### Task directions
Look through the records and copy every line in which "square" appears.

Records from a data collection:
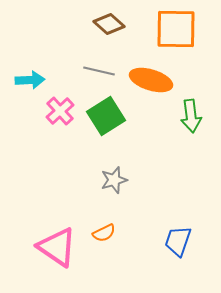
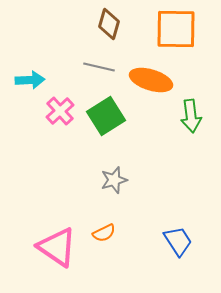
brown diamond: rotated 64 degrees clockwise
gray line: moved 4 px up
blue trapezoid: rotated 128 degrees clockwise
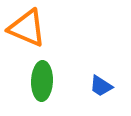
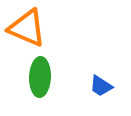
green ellipse: moved 2 px left, 4 px up
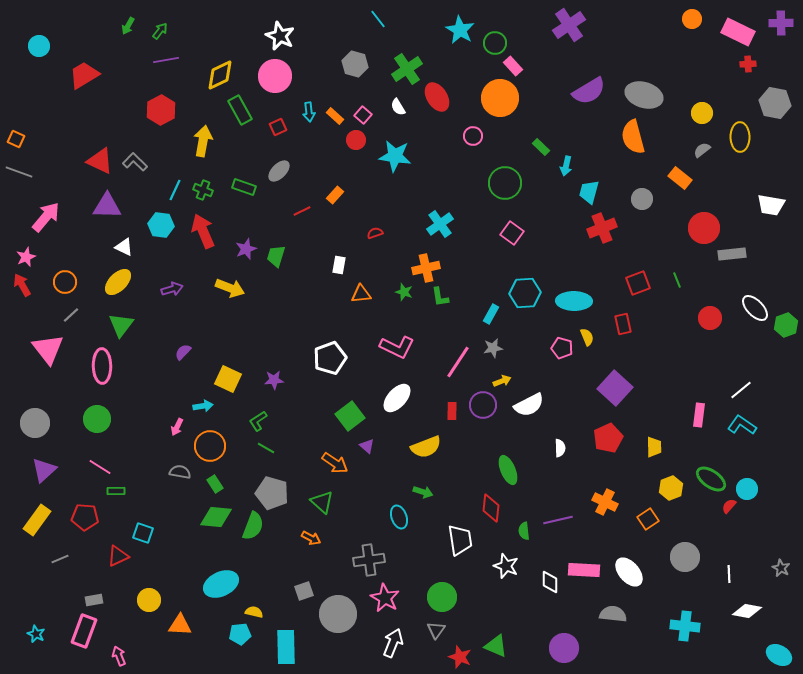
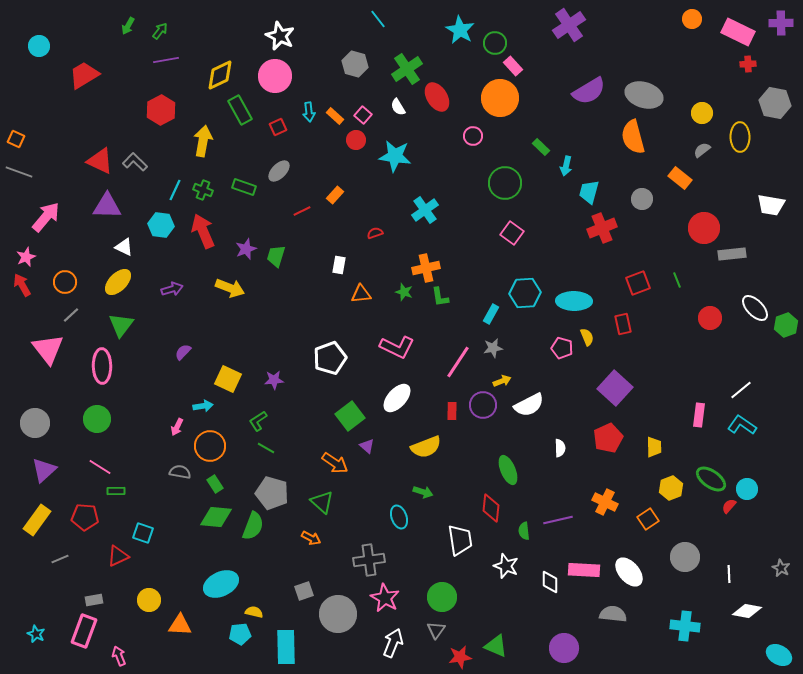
cyan cross at (440, 224): moved 15 px left, 14 px up
red star at (460, 657): rotated 30 degrees counterclockwise
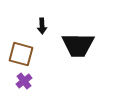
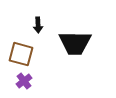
black arrow: moved 4 px left, 1 px up
black trapezoid: moved 3 px left, 2 px up
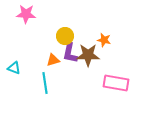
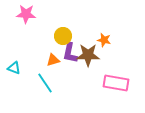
yellow circle: moved 2 px left
cyan line: rotated 25 degrees counterclockwise
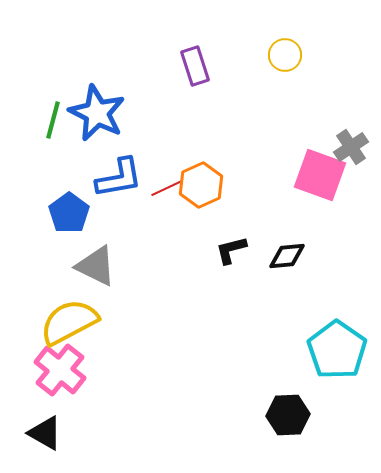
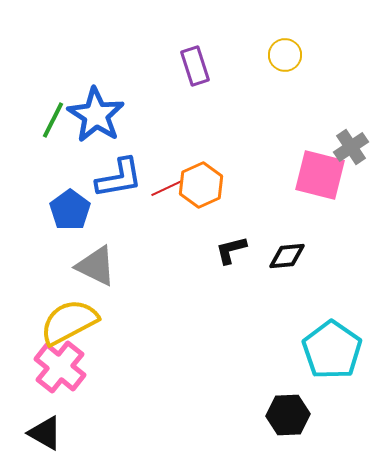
blue star: moved 1 px left, 2 px down; rotated 6 degrees clockwise
green line: rotated 12 degrees clockwise
pink square: rotated 6 degrees counterclockwise
blue pentagon: moved 1 px right, 3 px up
cyan pentagon: moved 5 px left
pink cross: moved 3 px up
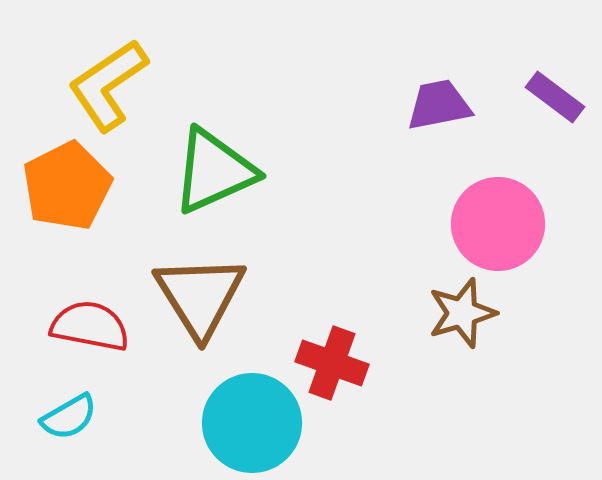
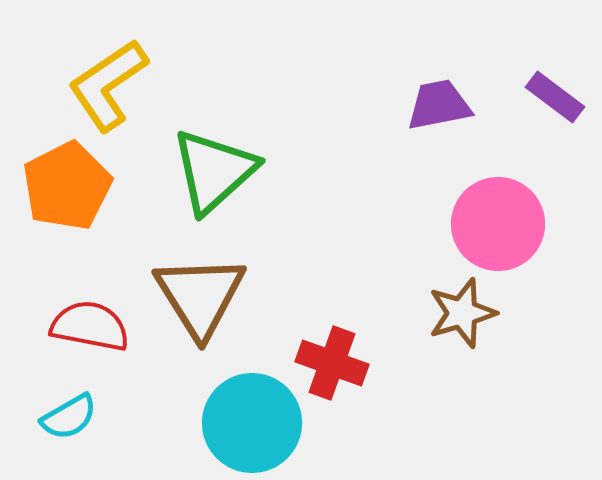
green triangle: rotated 18 degrees counterclockwise
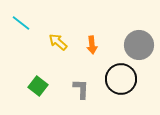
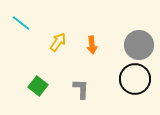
yellow arrow: rotated 84 degrees clockwise
black circle: moved 14 px right
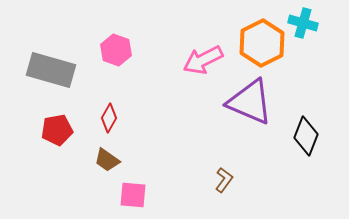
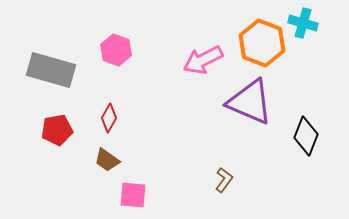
orange hexagon: rotated 12 degrees counterclockwise
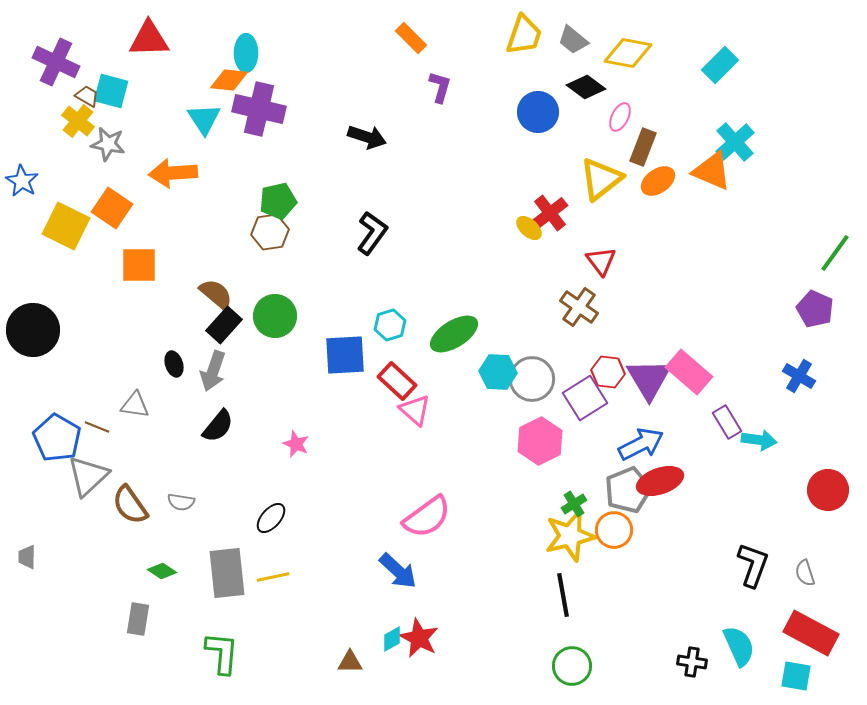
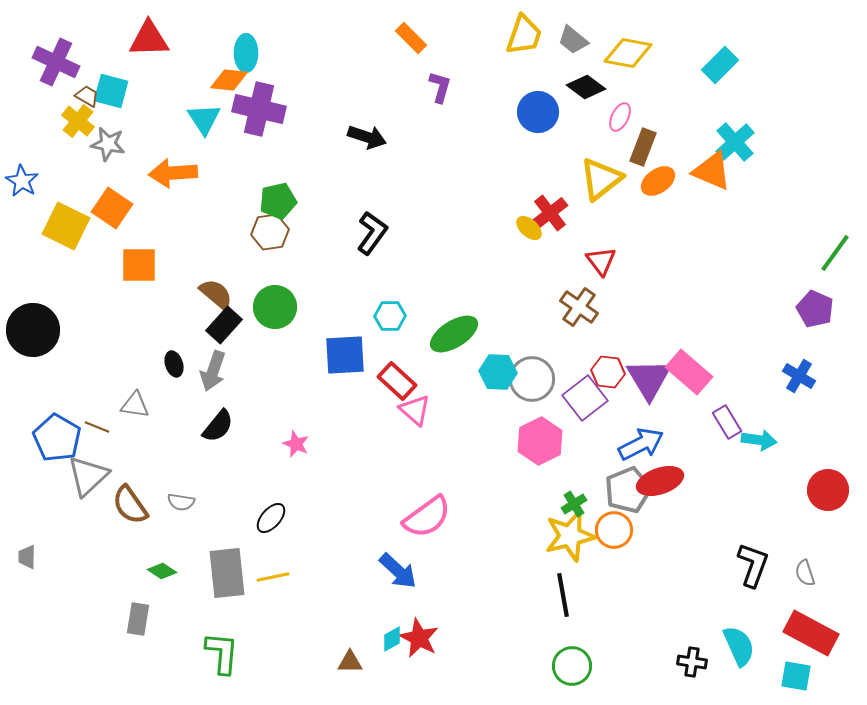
green circle at (275, 316): moved 9 px up
cyan hexagon at (390, 325): moved 9 px up; rotated 16 degrees clockwise
purple square at (585, 398): rotated 6 degrees counterclockwise
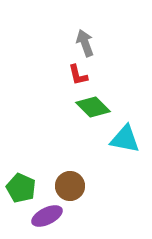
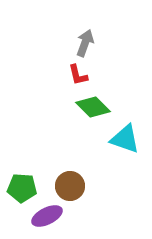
gray arrow: rotated 40 degrees clockwise
cyan triangle: rotated 8 degrees clockwise
green pentagon: moved 1 px right; rotated 20 degrees counterclockwise
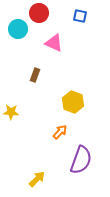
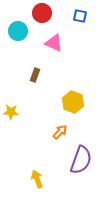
red circle: moved 3 px right
cyan circle: moved 2 px down
yellow arrow: rotated 66 degrees counterclockwise
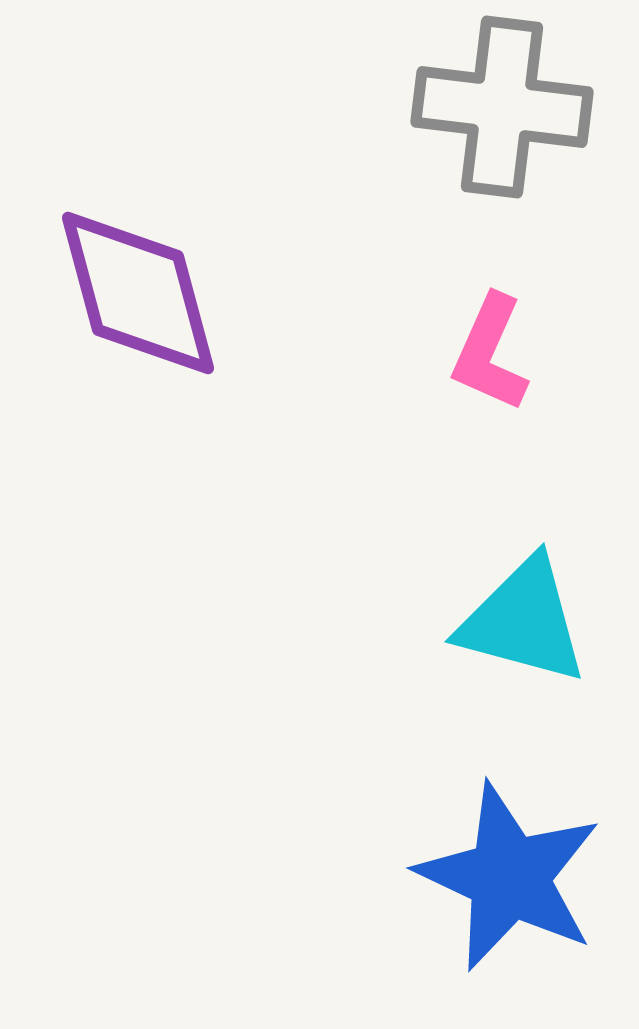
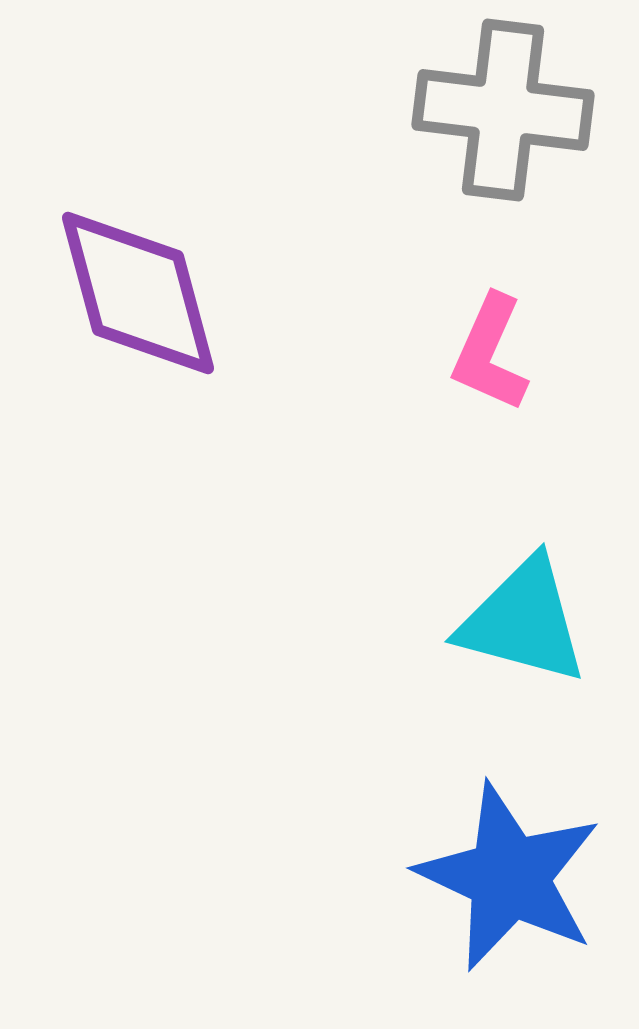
gray cross: moved 1 px right, 3 px down
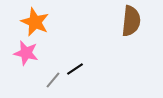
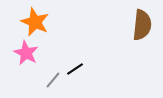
brown semicircle: moved 11 px right, 4 px down
pink star: rotated 15 degrees clockwise
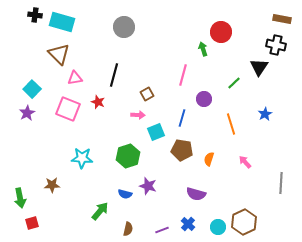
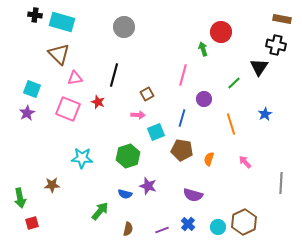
cyan square at (32, 89): rotated 24 degrees counterclockwise
purple semicircle at (196, 194): moved 3 px left, 1 px down
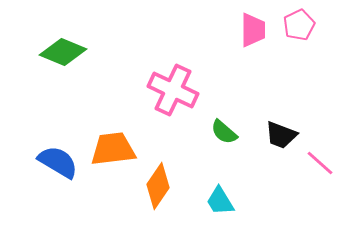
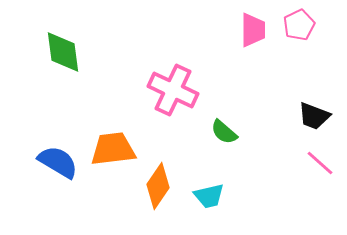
green diamond: rotated 60 degrees clockwise
black trapezoid: moved 33 px right, 19 px up
cyan trapezoid: moved 11 px left, 5 px up; rotated 72 degrees counterclockwise
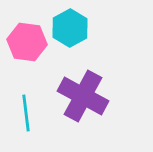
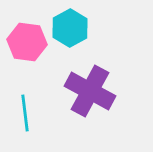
purple cross: moved 7 px right, 5 px up
cyan line: moved 1 px left
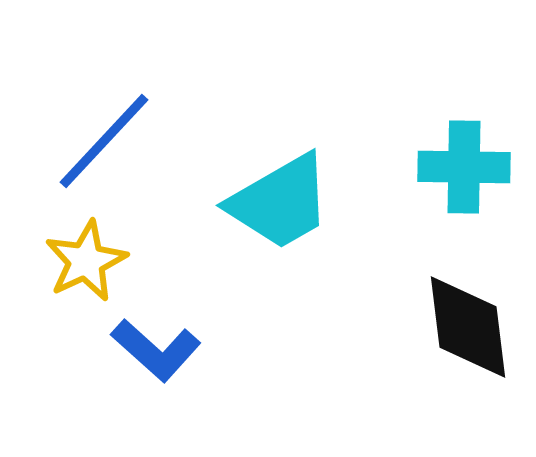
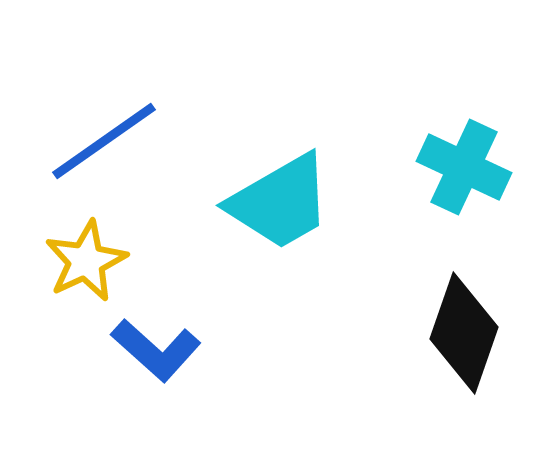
blue line: rotated 12 degrees clockwise
cyan cross: rotated 24 degrees clockwise
black diamond: moved 4 px left, 6 px down; rotated 26 degrees clockwise
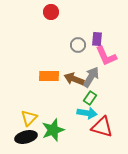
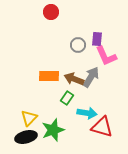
green rectangle: moved 23 px left
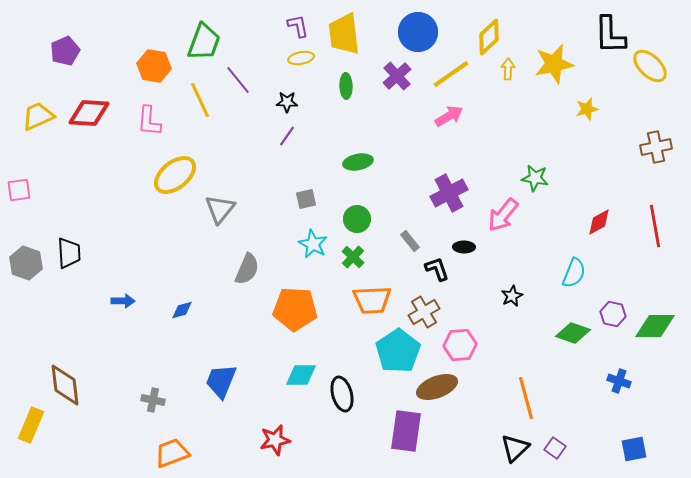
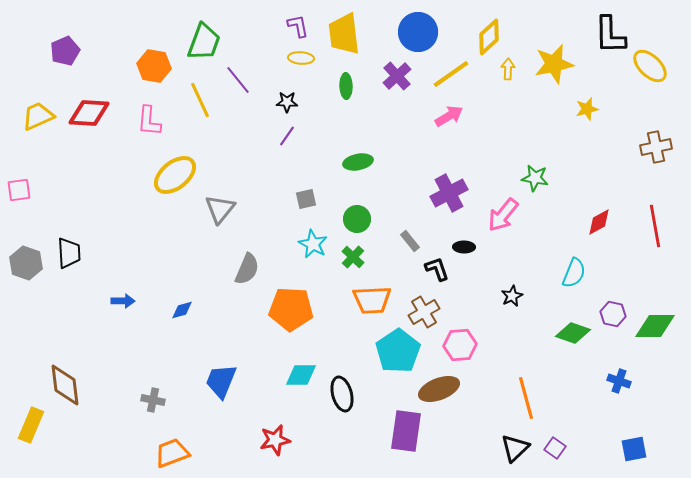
yellow ellipse at (301, 58): rotated 15 degrees clockwise
orange pentagon at (295, 309): moved 4 px left
brown ellipse at (437, 387): moved 2 px right, 2 px down
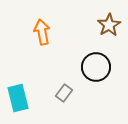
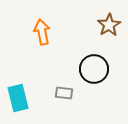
black circle: moved 2 px left, 2 px down
gray rectangle: rotated 60 degrees clockwise
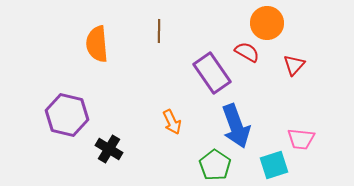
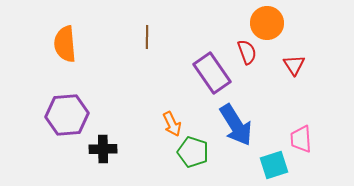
brown line: moved 12 px left, 6 px down
orange semicircle: moved 32 px left
red semicircle: rotated 40 degrees clockwise
red triangle: rotated 15 degrees counterclockwise
purple hexagon: rotated 18 degrees counterclockwise
orange arrow: moved 2 px down
blue arrow: moved 1 px up; rotated 12 degrees counterclockwise
pink trapezoid: rotated 80 degrees clockwise
black cross: moved 6 px left; rotated 32 degrees counterclockwise
green pentagon: moved 22 px left, 13 px up; rotated 16 degrees counterclockwise
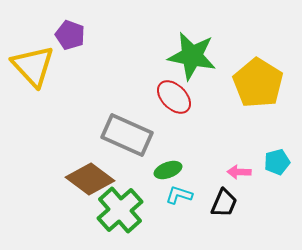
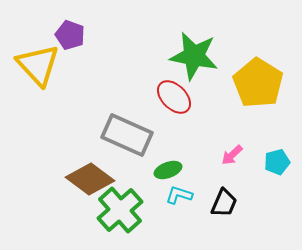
green star: moved 2 px right
yellow triangle: moved 5 px right, 1 px up
pink arrow: moved 7 px left, 17 px up; rotated 45 degrees counterclockwise
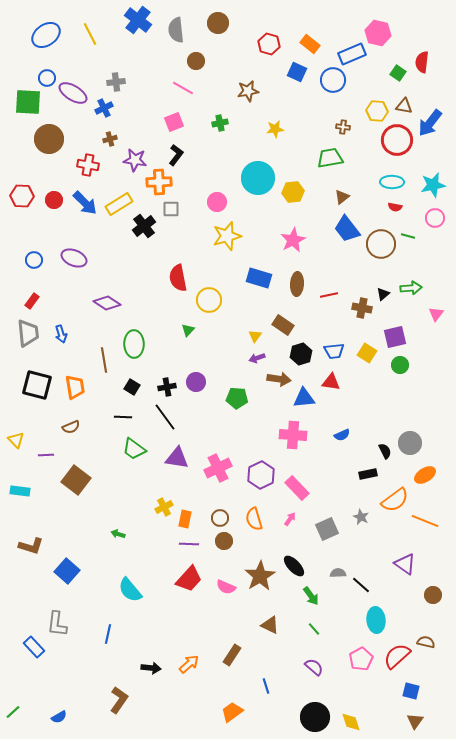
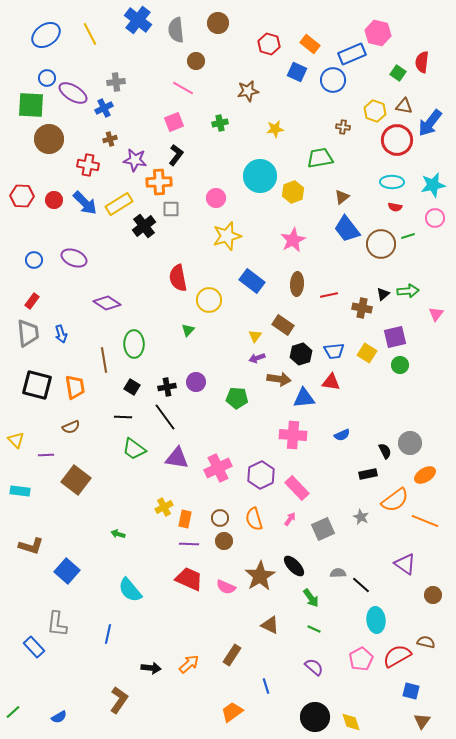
green square at (28, 102): moved 3 px right, 3 px down
yellow hexagon at (377, 111): moved 2 px left; rotated 15 degrees clockwise
green trapezoid at (330, 158): moved 10 px left
cyan circle at (258, 178): moved 2 px right, 2 px up
yellow hexagon at (293, 192): rotated 15 degrees counterclockwise
pink circle at (217, 202): moved 1 px left, 4 px up
green line at (408, 236): rotated 32 degrees counterclockwise
blue rectangle at (259, 278): moved 7 px left, 3 px down; rotated 20 degrees clockwise
green arrow at (411, 288): moved 3 px left, 3 px down
gray square at (327, 529): moved 4 px left
red trapezoid at (189, 579): rotated 108 degrees counterclockwise
green arrow at (311, 596): moved 2 px down
green line at (314, 629): rotated 24 degrees counterclockwise
red semicircle at (397, 656): rotated 12 degrees clockwise
brown triangle at (415, 721): moved 7 px right
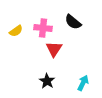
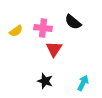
black star: moved 2 px left; rotated 14 degrees counterclockwise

### Exercise answer
pink square: rotated 6 degrees counterclockwise
purple square at (585, 398): rotated 6 degrees counterclockwise
cyan square at (32, 89): rotated 24 degrees counterclockwise
green square at (28, 102): moved 3 px right, 3 px down
gray square at (327, 529): moved 4 px left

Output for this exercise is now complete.